## GIVEN RECORDS:
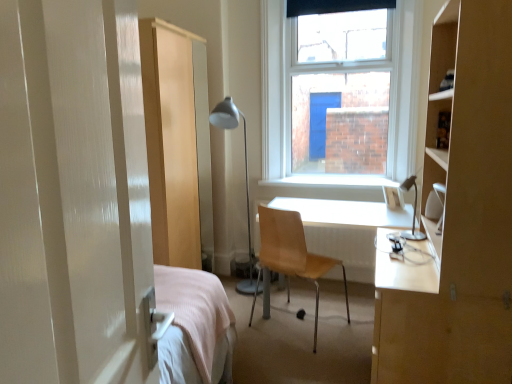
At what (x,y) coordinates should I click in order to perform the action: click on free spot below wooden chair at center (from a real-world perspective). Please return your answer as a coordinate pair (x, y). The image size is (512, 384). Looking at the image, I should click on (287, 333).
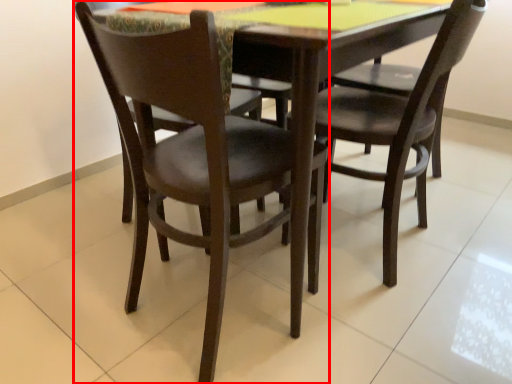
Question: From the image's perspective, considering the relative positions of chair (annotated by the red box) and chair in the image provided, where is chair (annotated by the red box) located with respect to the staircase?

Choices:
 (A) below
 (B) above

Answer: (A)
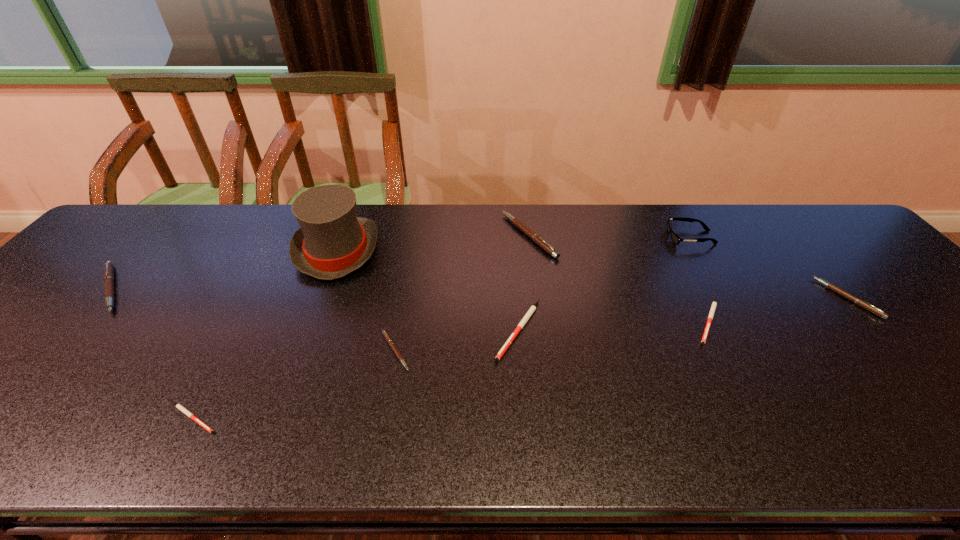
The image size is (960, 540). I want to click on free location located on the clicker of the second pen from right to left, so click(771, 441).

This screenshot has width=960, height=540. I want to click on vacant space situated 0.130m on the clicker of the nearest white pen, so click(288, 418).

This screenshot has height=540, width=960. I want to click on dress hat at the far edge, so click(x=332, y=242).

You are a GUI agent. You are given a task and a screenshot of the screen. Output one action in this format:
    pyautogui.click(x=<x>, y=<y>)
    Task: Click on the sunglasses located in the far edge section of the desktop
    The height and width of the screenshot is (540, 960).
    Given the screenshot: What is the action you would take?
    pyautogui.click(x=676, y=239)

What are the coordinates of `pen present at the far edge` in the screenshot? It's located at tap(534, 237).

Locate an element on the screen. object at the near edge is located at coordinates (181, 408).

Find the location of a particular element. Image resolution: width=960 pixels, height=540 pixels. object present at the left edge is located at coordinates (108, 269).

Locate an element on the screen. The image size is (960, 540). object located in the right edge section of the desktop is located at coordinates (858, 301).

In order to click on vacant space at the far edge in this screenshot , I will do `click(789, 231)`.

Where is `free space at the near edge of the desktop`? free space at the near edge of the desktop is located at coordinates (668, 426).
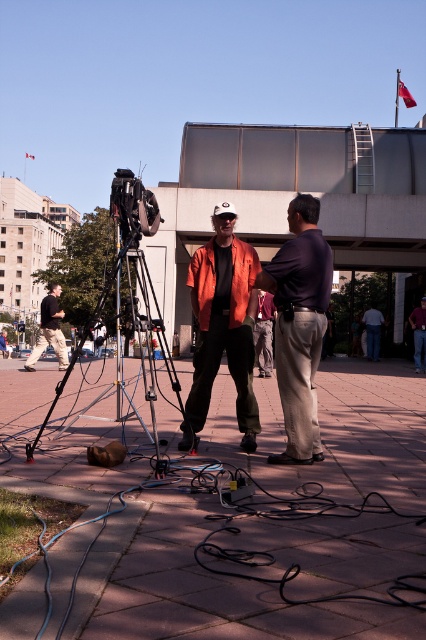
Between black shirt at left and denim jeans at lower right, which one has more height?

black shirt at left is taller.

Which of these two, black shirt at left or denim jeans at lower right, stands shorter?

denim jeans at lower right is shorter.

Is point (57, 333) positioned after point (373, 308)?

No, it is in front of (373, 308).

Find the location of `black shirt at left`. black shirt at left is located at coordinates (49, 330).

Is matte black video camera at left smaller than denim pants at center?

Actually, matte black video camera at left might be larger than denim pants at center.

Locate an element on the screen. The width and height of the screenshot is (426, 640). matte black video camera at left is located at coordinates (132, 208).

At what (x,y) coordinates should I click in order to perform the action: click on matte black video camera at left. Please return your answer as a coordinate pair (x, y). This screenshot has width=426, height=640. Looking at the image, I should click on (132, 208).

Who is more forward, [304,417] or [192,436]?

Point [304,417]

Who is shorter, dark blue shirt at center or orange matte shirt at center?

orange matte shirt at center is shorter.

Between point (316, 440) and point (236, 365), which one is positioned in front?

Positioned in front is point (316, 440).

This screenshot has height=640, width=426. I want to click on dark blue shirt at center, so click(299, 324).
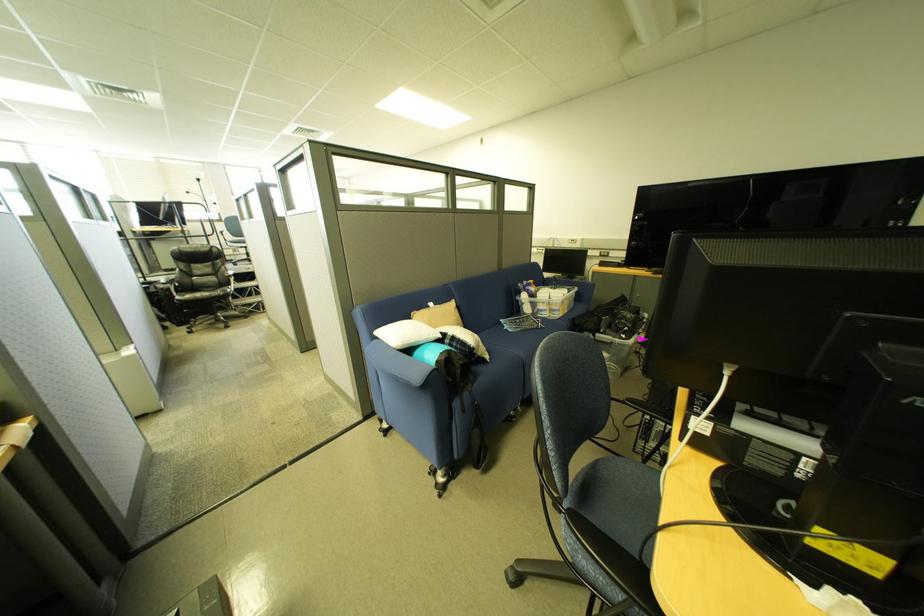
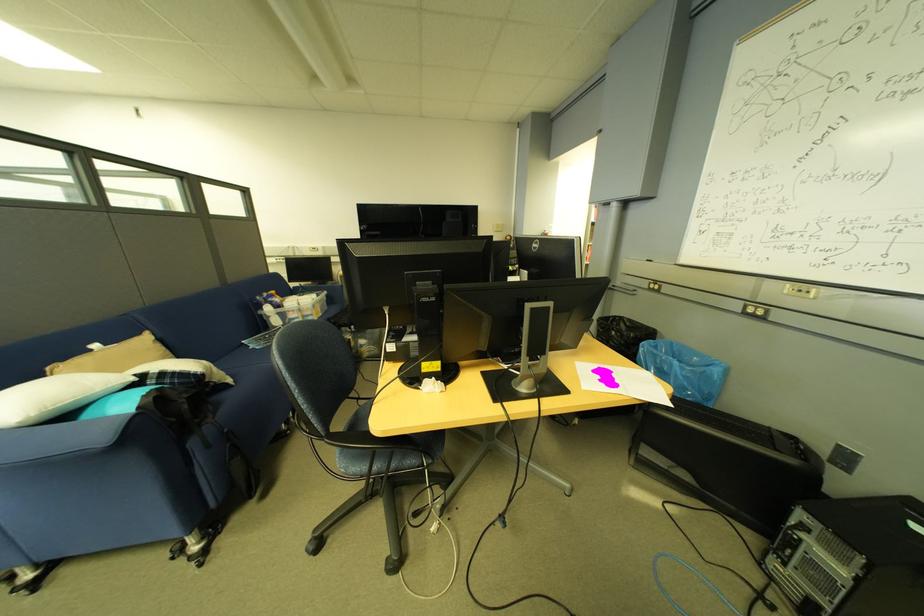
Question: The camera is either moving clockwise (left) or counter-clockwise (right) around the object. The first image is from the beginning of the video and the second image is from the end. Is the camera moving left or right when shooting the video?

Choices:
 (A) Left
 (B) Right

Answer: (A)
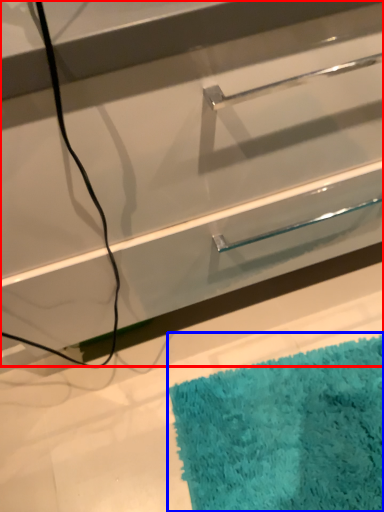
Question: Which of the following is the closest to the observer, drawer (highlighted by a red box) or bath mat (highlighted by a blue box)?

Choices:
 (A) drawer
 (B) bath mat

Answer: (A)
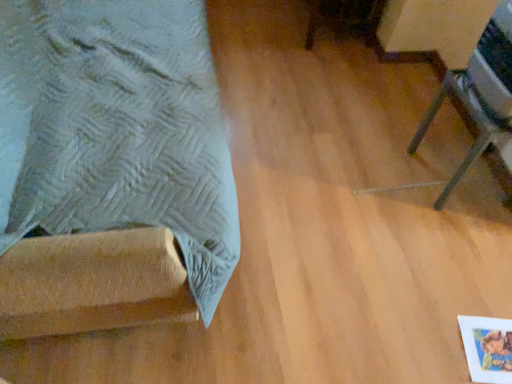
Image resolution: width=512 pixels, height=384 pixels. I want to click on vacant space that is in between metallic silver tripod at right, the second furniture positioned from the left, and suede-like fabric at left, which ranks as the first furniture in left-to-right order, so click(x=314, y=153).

## YOUR OBJECTIVE:
Update everything from the line containing "This screenshot has width=960, height=540." down to the line containing "This screenshot has height=540, width=960." by changing "vacant space" to "free spot", keeping all else the same, and give only those lines.

## COMPLETE OUTPUT:
This screenshot has width=960, height=540. I want to click on free spot situated 0.130m on the clicker of the nearest white pen, so click(288, 418).

This screenshot has height=540, width=960. I want to click on dress hat at the far edge, so click(x=332, y=242).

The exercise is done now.